__Task__. Leave the pictures out while you restate every entry below word for word.

__Data for this exercise__.
====
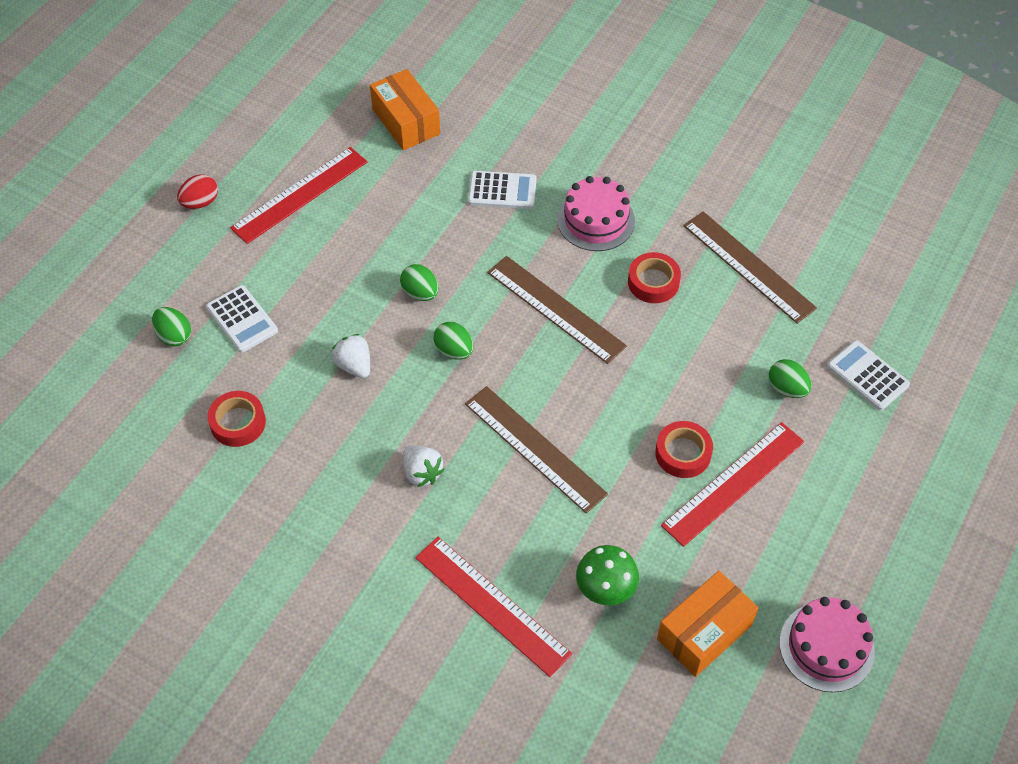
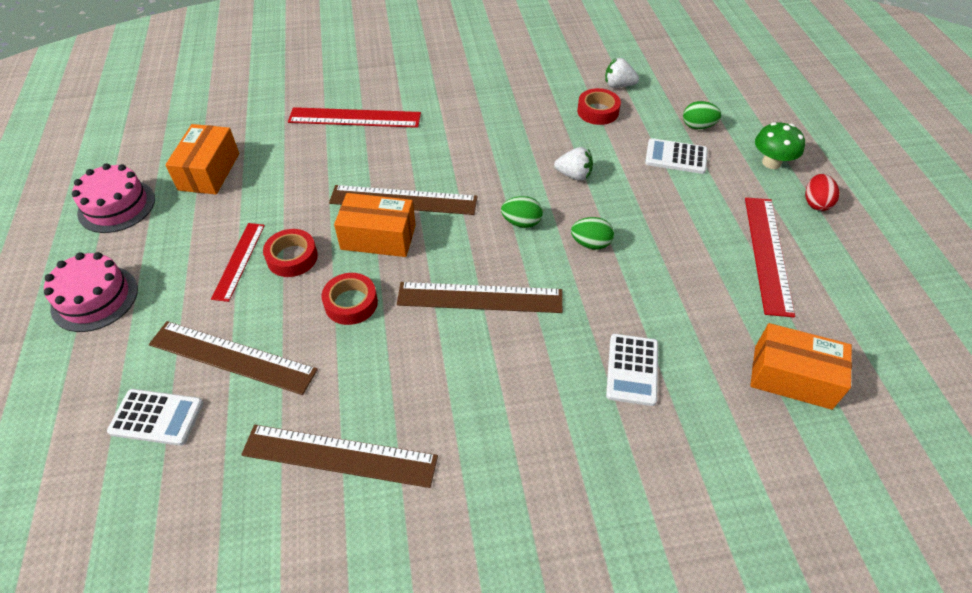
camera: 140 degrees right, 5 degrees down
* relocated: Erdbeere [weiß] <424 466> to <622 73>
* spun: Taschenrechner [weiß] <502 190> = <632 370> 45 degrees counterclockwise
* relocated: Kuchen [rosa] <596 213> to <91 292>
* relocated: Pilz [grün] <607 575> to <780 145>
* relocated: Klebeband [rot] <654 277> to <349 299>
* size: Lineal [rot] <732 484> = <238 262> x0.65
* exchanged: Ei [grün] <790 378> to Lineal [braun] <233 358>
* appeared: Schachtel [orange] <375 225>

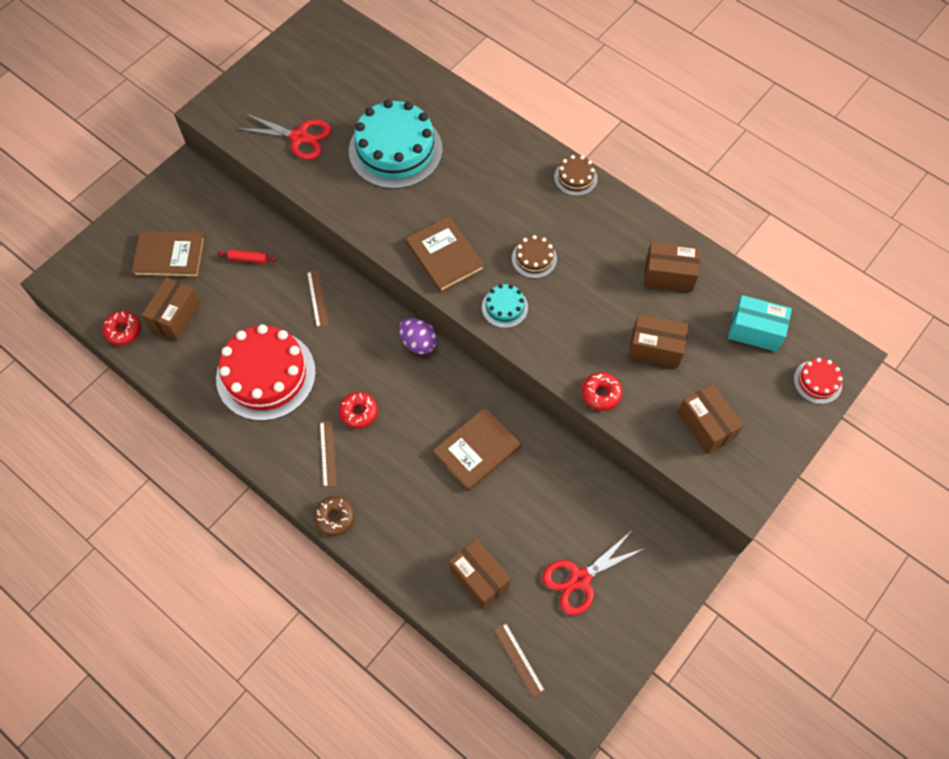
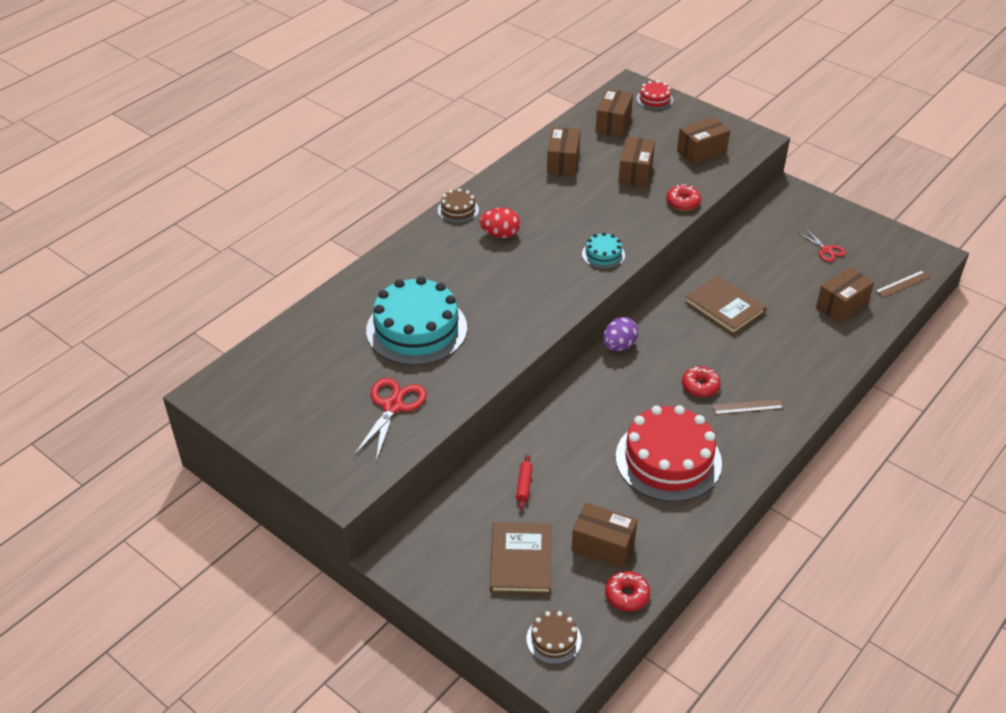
camera: 90 degrees left, 20 degrees down
* missing: Lineal [braun] <318 298>
* missing: Donut [braun] <334 516>
* missing: Buch [braun] <445 254>
* relocated: Kuchen [braun] <534 256> to <554 637>
* size: Schere [rot] <593 574> = <821 245> x0.60
* colour: Schachtel [türkis] <760 323> to Schachtel [braun] <614 113>
* appeared: Ei [rot] <499 222>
====
__Solution to the exercise__.
camera: 140 degrees right, 5 degrees down
* relocated: Erdbeere [weiß] <424 466> to <622 73>
* spun: Taschenrechner [weiß] <502 190> = <632 370> 45 degrees counterclockwise
* relocated: Kuchen [rosa] <596 213> to <91 292>
* relocated: Pilz [grün] <607 575> to <780 145>
* relocated: Klebeband [rot] <654 277> to <349 299>
* size: Lineal [rot] <732 484> = <238 262> x0.65
* exchanged: Ei [grün] <790 378> to Lineal [braun] <233 358>
* appeared: Schachtel [orange] <375 225>

camera: 90 degrees left, 20 degrees down
* missing: Lineal [braun] <318 298>
* missing: Donut [braun] <334 516>
* missing: Buch [braun] <445 254>
* relocated: Kuchen [braun] <534 256> to <554 637>
* size: Schere [rot] <593 574> = <821 245> x0.60
* colour: Schachtel [türkis] <760 323> to Schachtel [braun] <614 113>
* appeared: Ei [rot] <499 222>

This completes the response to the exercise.